*Try it:* Repeat word for word the lines from the top of the records through the line containing "Where the white lanisek", and skip the pictures.

*Working data:*
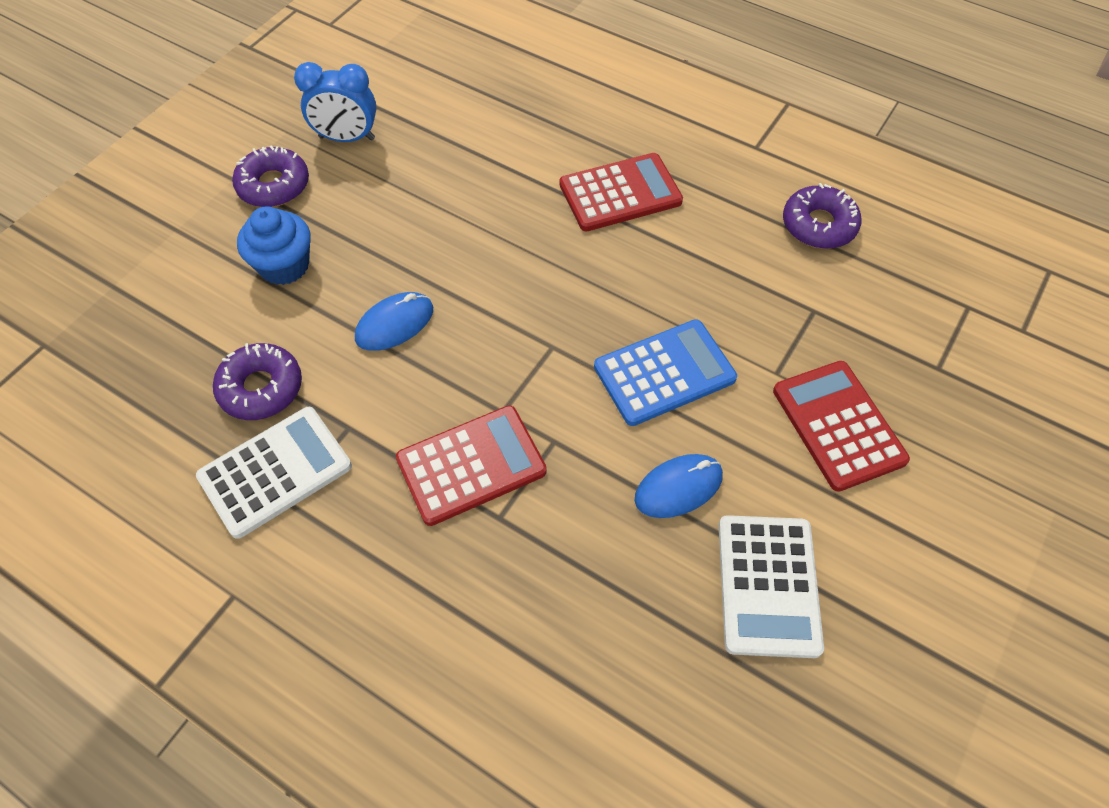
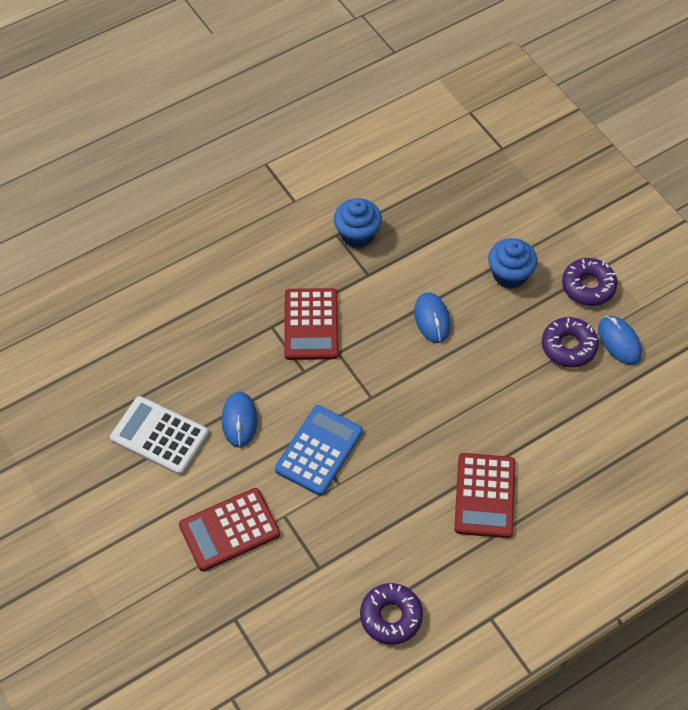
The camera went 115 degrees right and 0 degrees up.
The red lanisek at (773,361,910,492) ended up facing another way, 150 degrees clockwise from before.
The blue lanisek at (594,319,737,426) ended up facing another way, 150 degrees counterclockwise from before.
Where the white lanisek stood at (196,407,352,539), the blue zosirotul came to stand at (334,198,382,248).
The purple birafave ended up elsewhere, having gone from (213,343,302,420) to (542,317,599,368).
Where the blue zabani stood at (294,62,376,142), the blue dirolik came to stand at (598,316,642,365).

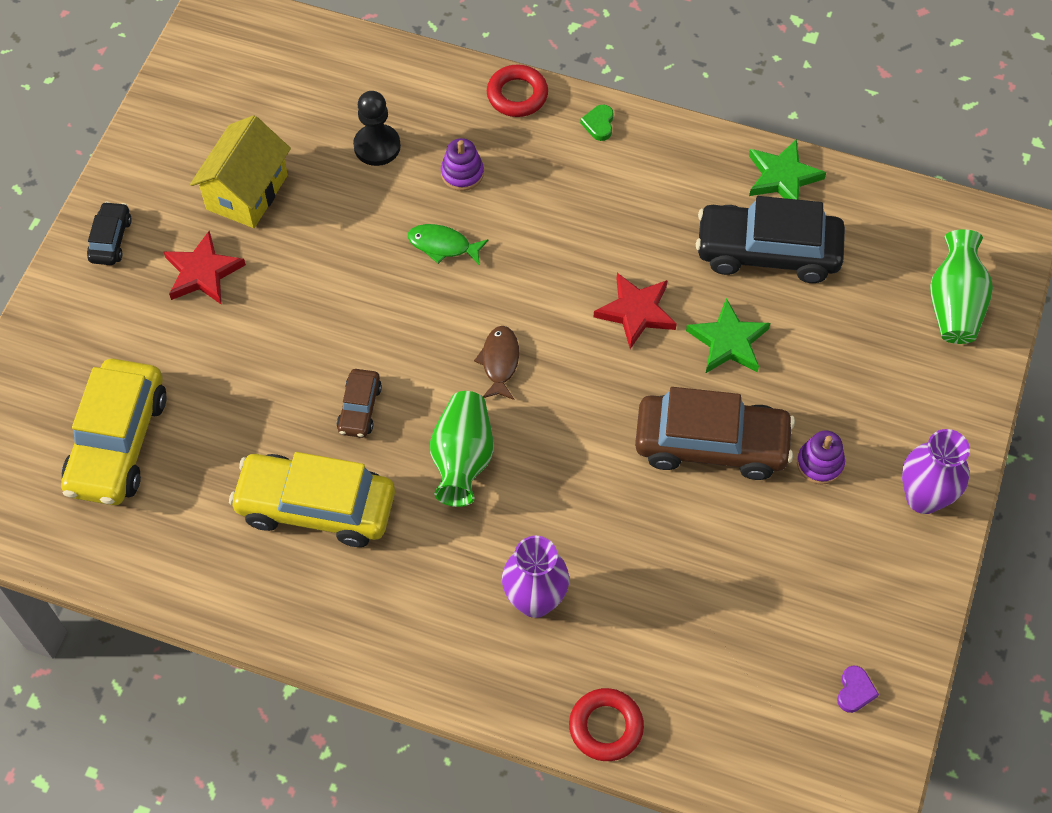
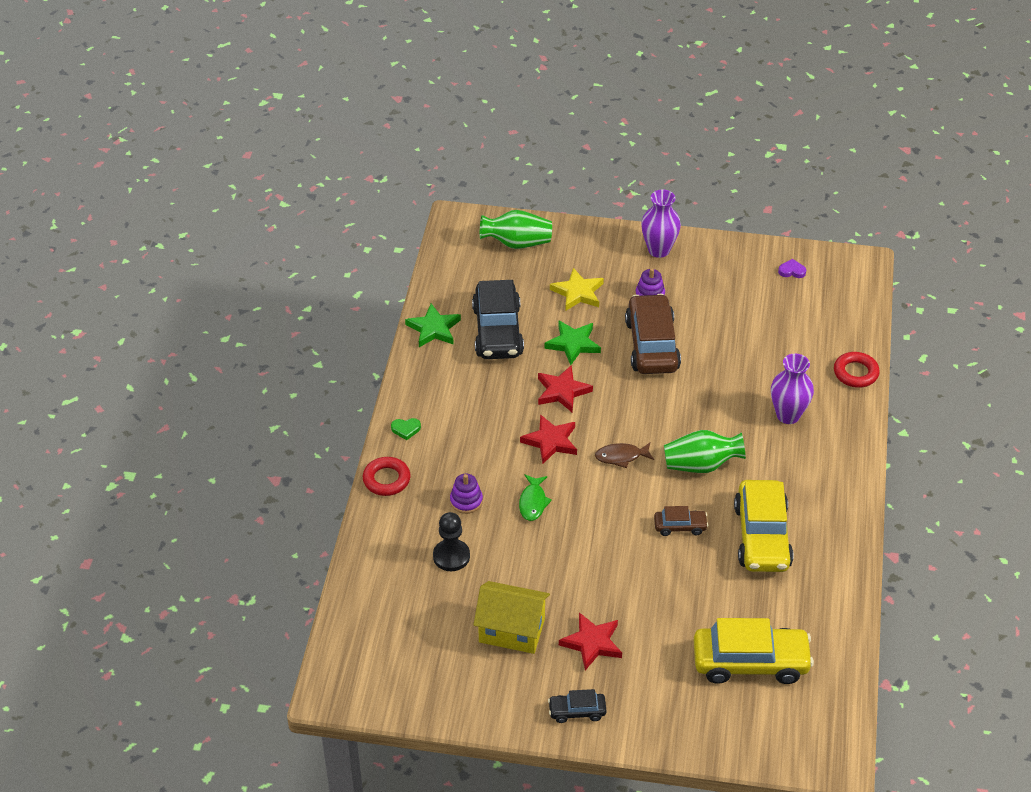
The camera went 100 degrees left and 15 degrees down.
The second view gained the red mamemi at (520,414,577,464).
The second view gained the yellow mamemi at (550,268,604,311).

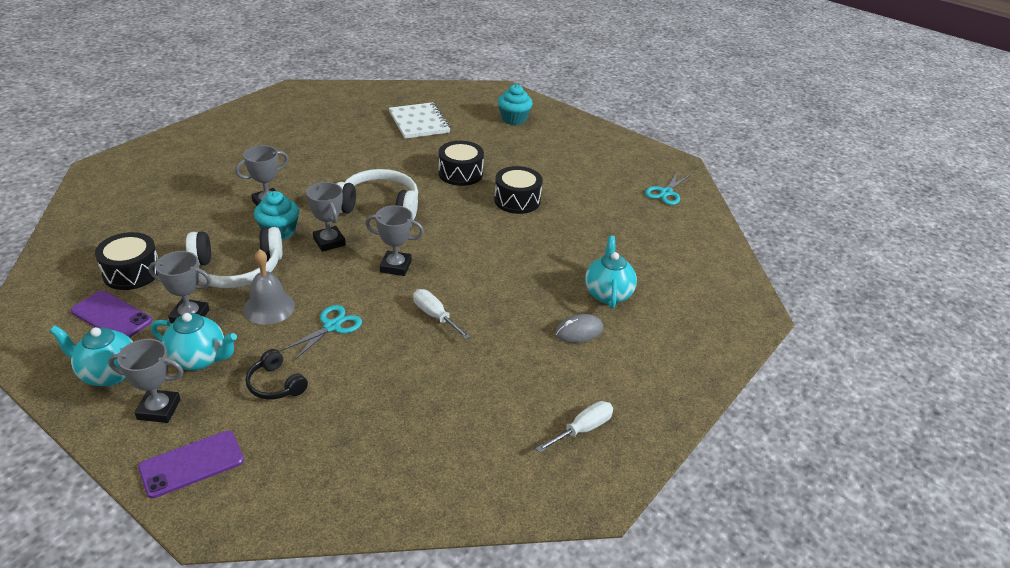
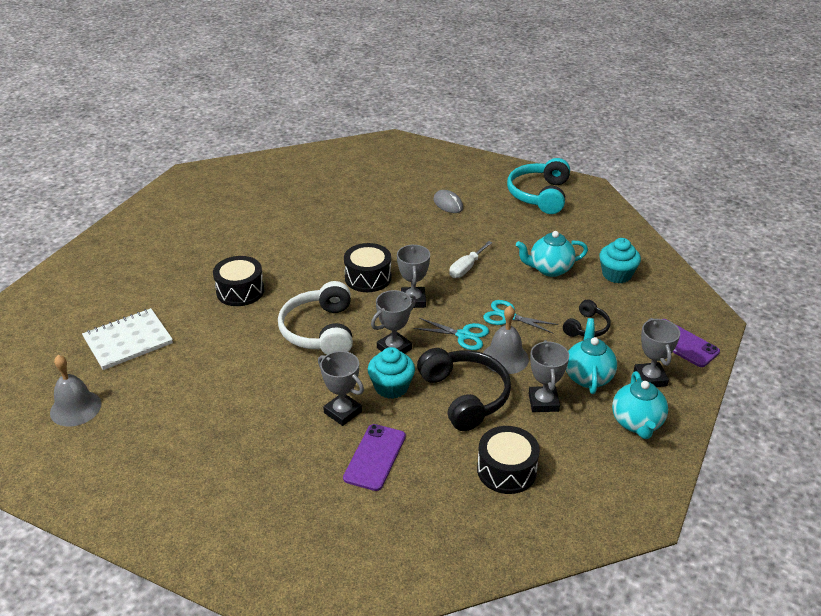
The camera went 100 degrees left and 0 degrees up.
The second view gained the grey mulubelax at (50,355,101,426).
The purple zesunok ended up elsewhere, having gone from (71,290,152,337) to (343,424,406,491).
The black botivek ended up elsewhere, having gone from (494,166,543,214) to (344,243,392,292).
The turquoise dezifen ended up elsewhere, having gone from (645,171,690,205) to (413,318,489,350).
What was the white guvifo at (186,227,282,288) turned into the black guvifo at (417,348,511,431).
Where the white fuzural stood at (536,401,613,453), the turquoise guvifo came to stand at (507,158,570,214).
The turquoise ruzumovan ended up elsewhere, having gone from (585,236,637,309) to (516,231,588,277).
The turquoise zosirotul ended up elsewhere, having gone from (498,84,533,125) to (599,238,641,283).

*Response area:*
The camera went 115 degrees right and 0 degrees up.
The red lanisek at (773,361,910,492) ended up facing another way, 150 degrees clockwise from before.
The blue lanisek at (594,319,737,426) ended up facing another way, 150 degrees counterclockwise from before.
Where the white lanisek stood at (196,407,352,539), the blue zosirotul came to stand at (334,198,382,248).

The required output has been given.